▶ _PROBLEM DESCRIPTION_: Every line from the one with "grey button: 4 -> 2" up to and including the one with "pink tape: 10 -> 11" is to be output exactly as it appears below; pictures are not.

▶ _DATA PROVIDED_:
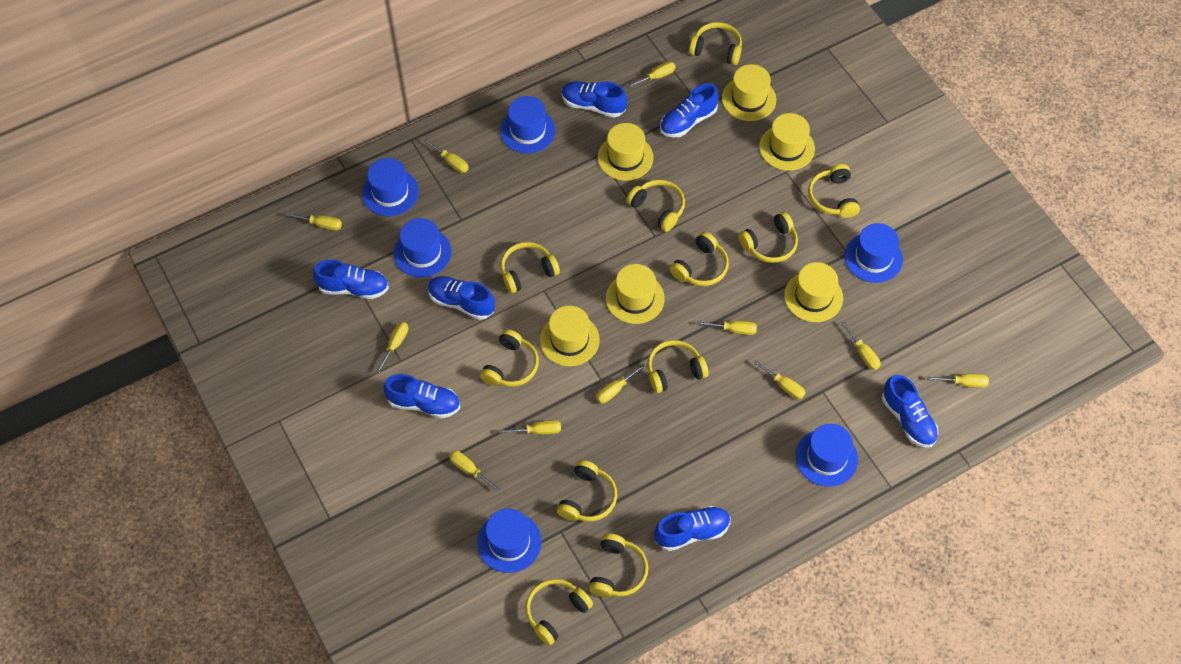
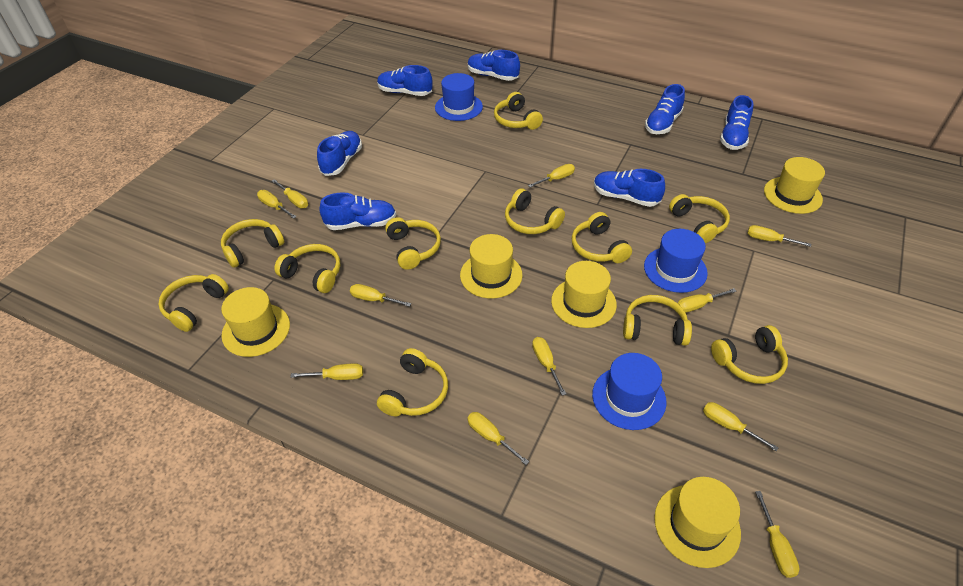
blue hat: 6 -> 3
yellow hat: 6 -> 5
...
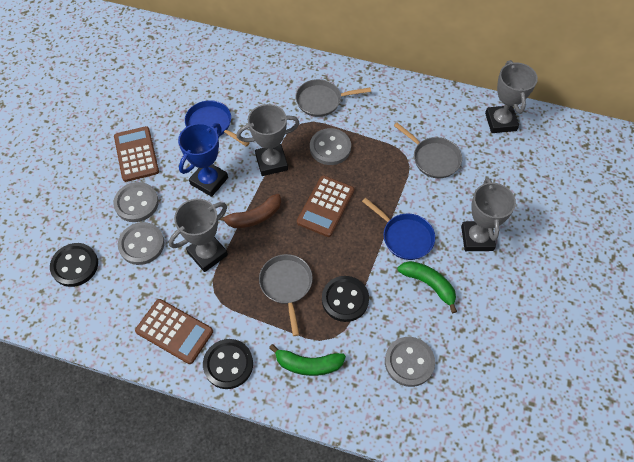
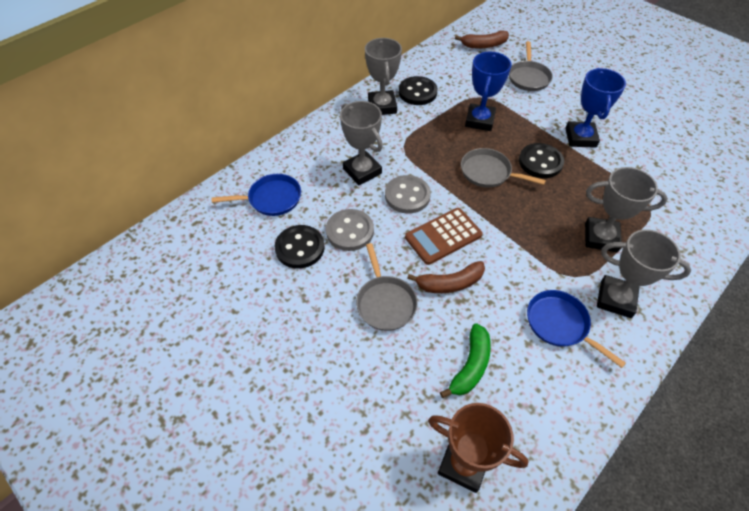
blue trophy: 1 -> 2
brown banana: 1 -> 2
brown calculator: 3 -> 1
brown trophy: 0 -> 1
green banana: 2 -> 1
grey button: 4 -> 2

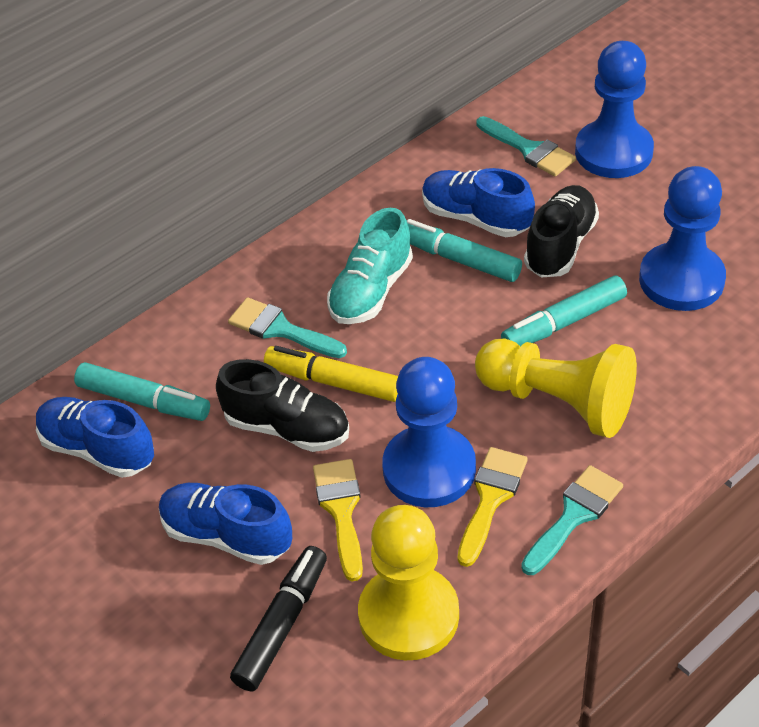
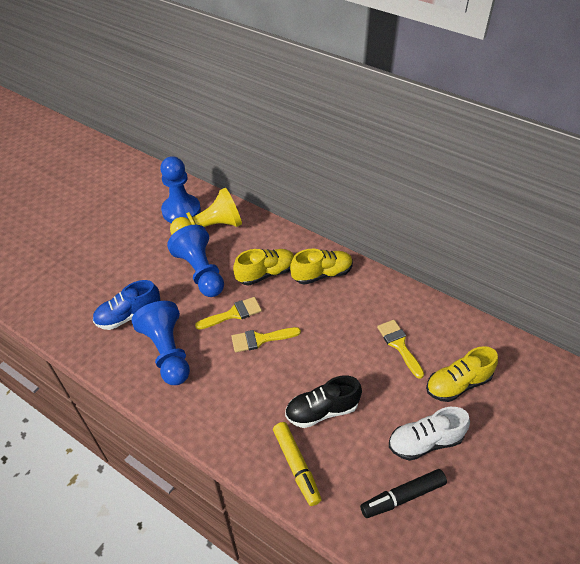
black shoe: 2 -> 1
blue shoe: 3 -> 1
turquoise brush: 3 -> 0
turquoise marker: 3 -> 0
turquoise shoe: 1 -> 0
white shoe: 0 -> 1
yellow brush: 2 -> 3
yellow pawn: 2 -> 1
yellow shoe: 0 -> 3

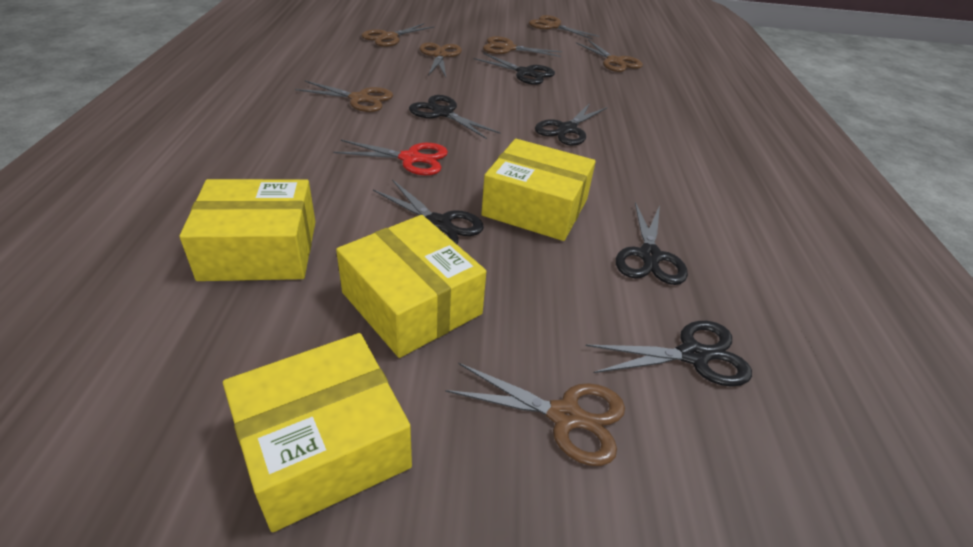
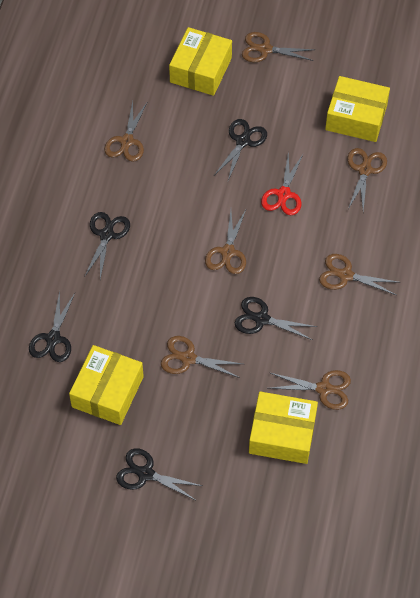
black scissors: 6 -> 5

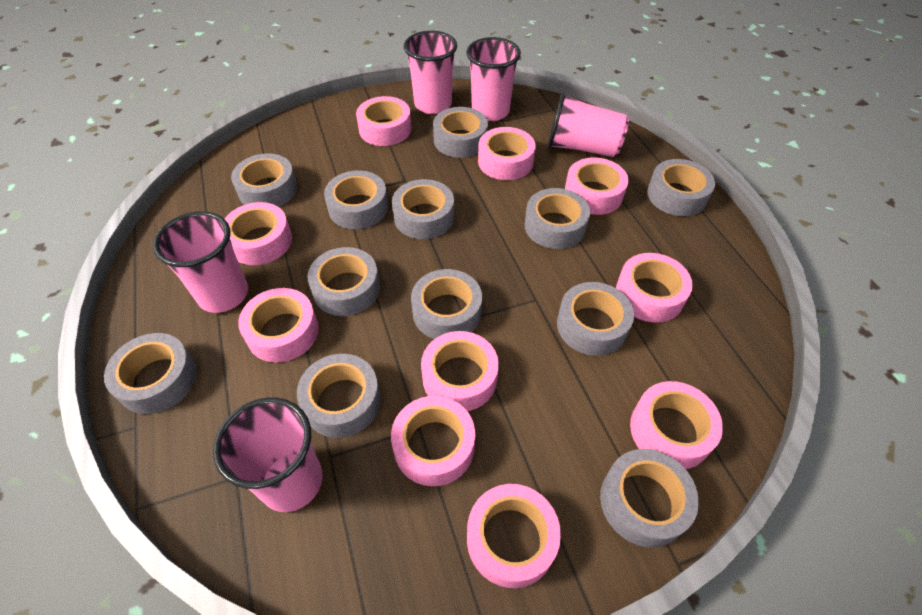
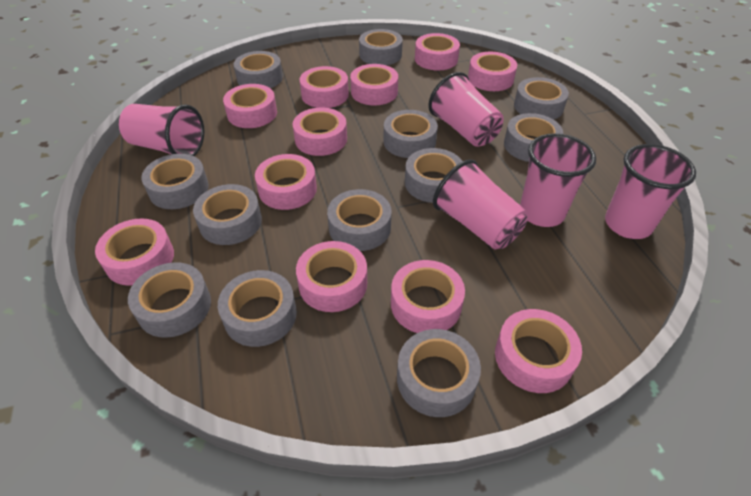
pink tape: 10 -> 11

▶ _TASK RESULT_:
grey button: 4 -> 2

black shoe: 2 -> 1
blue shoe: 3 -> 1
turquoise brush: 3 -> 0
turquoise marker: 3 -> 0
turquoise shoe: 1 -> 0
white shoe: 0 -> 1
yellow brush: 2 -> 3
yellow pawn: 2 -> 1
yellow shoe: 0 -> 3

black scissors: 6 -> 5

pink tape: 10 -> 11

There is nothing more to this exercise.